## Task to complete
The lines to copy are those in the records below that hold the word "watering".

[Saved data entries]
◇ ◇ ◇ ◇ ◇ ◇ ◇

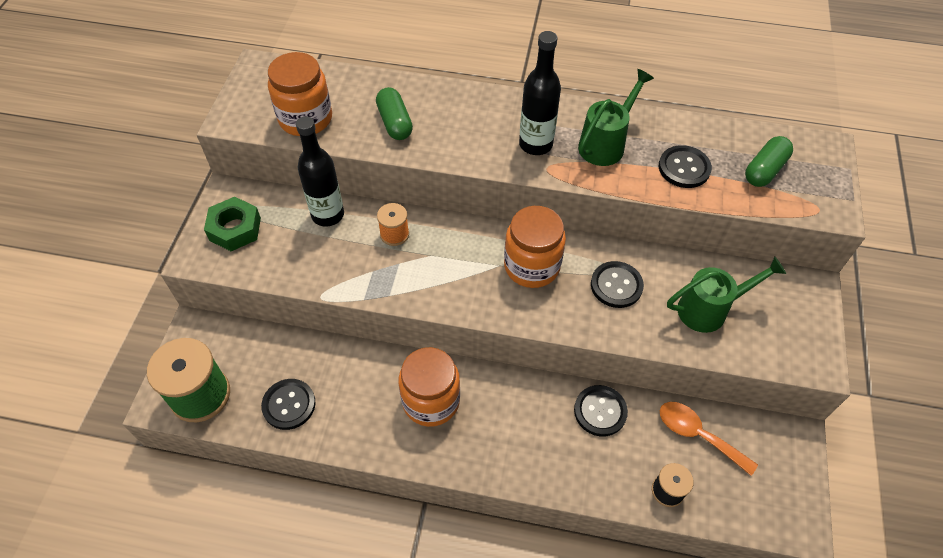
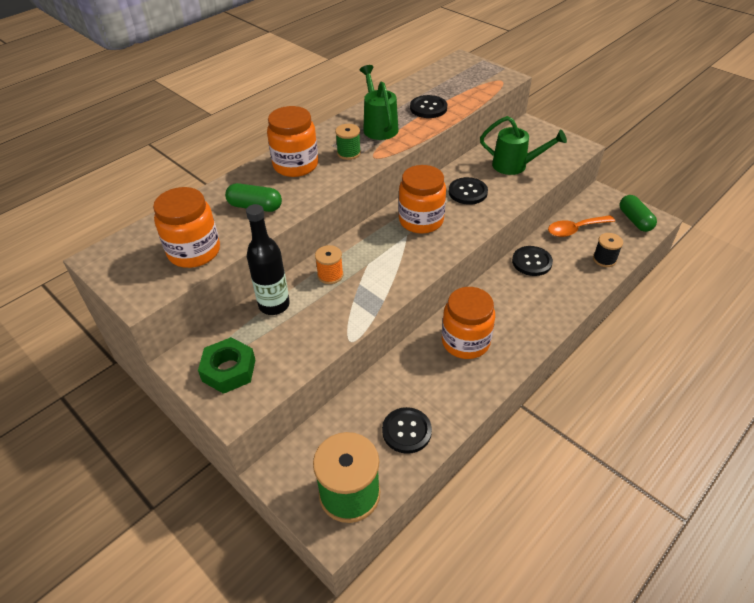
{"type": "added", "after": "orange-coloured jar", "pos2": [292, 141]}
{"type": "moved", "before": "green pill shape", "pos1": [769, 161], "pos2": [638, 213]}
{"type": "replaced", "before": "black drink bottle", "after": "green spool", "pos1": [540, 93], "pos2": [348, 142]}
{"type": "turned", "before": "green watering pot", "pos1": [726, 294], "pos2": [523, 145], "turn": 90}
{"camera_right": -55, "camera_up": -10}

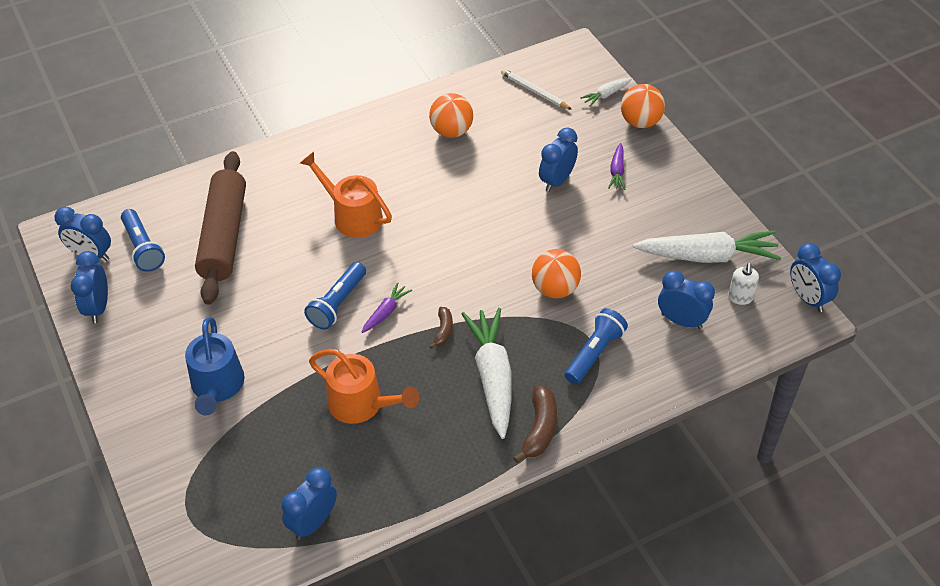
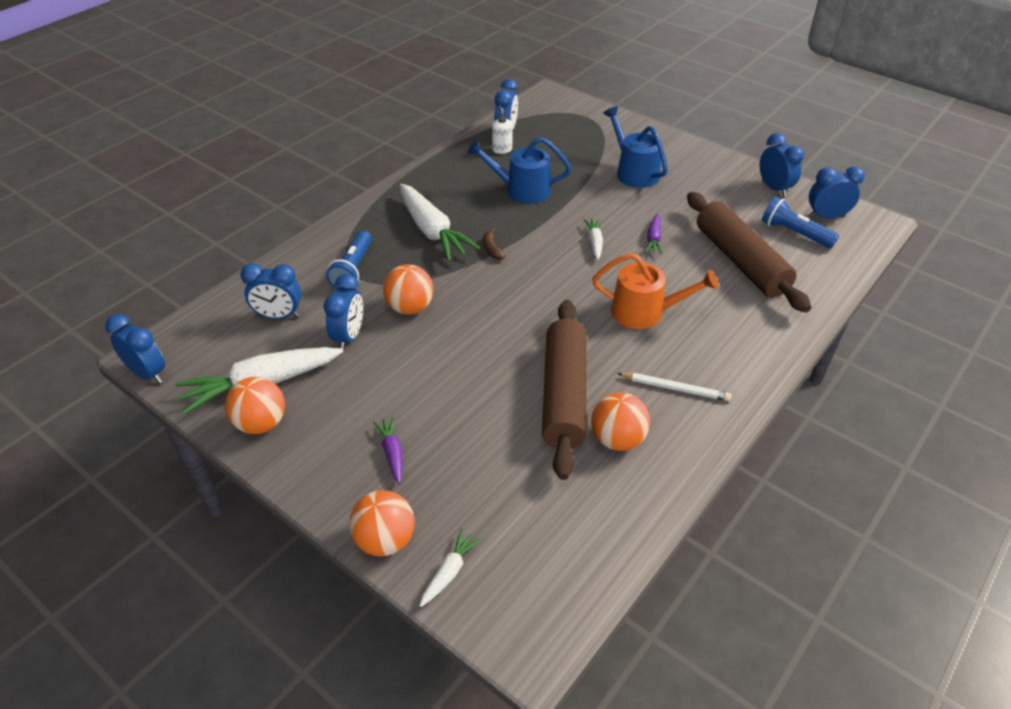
{"type": "removed", "before": "brown banana fruit", "pos1": [535, 424]}
{"type": "added", "after": "orange-coloured sphere", "pos2": [255, 405]}
{"type": "added", "after": "brown pastry roller", "pos2": [564, 390]}
{"type": "moved", "before": "purple root vegetable", "pos1": [387, 307], "pos2": [653, 233]}
{"type": "moved", "before": "white pencil", "pos1": [536, 89], "pos2": [674, 387]}
{"type": "moved", "before": "royal blue bedside clock", "pos1": [558, 160], "pos2": [343, 312]}
{"type": "moved", "before": "white soap dispenser", "pos1": [743, 284], "pos2": [502, 130]}
{"type": "replaced", "before": "royal blue pocket torch", "after": "white root vegetable", "pos1": [335, 296], "pos2": [593, 239]}
{"type": "recoloured", "before": "orange-coloured watering pot", "after": "royal blue watering pot", "pos1": [364, 386], "pos2": [519, 170]}
{"camera_right": 155, "camera_up": -5}

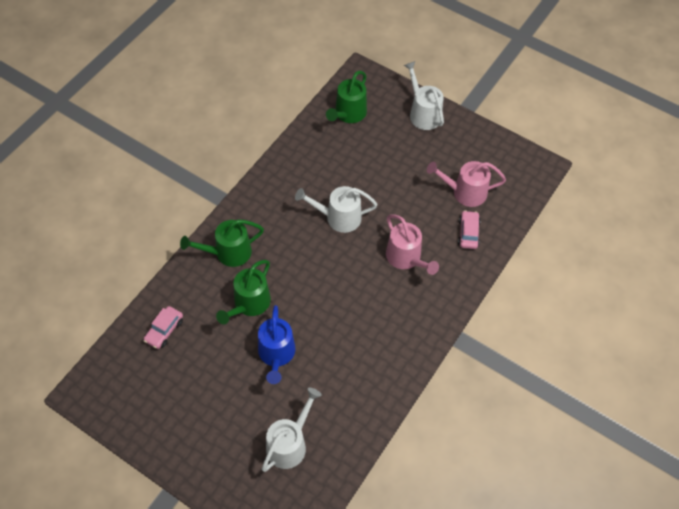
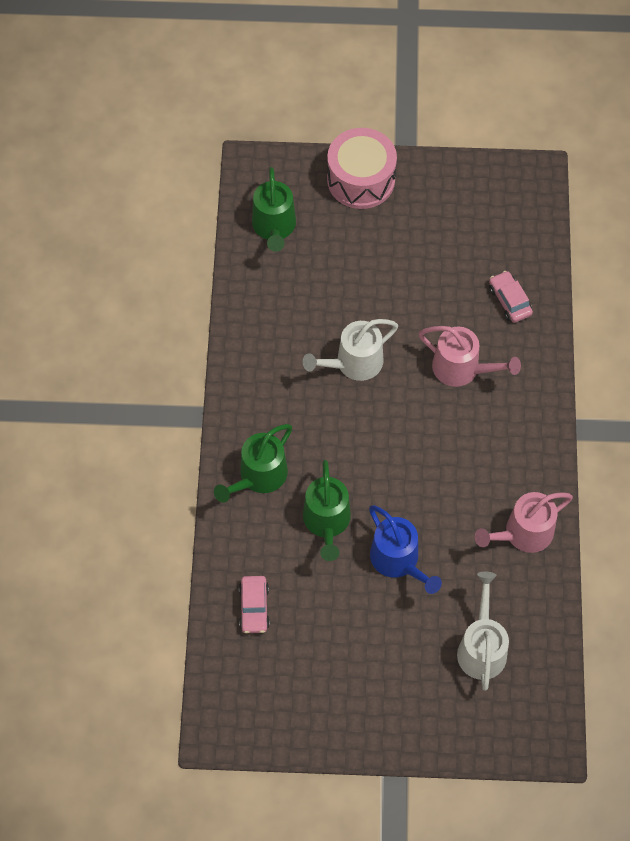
{"type": "moved", "before": "rose-pink watering pot", "pos1": [466, 184], "pos2": [524, 522]}
{"type": "replaced", "before": "white watering pot", "after": "rose-pink toy drum", "pos1": [424, 95], "pos2": [362, 168]}
{"camera_right": -30, "camera_up": 5}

◇ ◇ ◇ ◇ ◇ ◇ ◇

## Response area
{"type": "turned", "before": "green watering pot", "pos1": [726, 294], "pos2": [523, 145], "turn": 90}
{"type": "recoloured", "before": "orange-coloured watering pot", "after": "royal blue watering pot", "pos1": [364, 386], "pos2": [519, 170]}
{"type": "moved", "before": "rose-pink watering pot", "pos1": [466, 184], "pos2": [524, 522]}
{"type": "replaced", "before": "white watering pot", "after": "rose-pink toy drum", "pos1": [424, 95], "pos2": [362, 168]}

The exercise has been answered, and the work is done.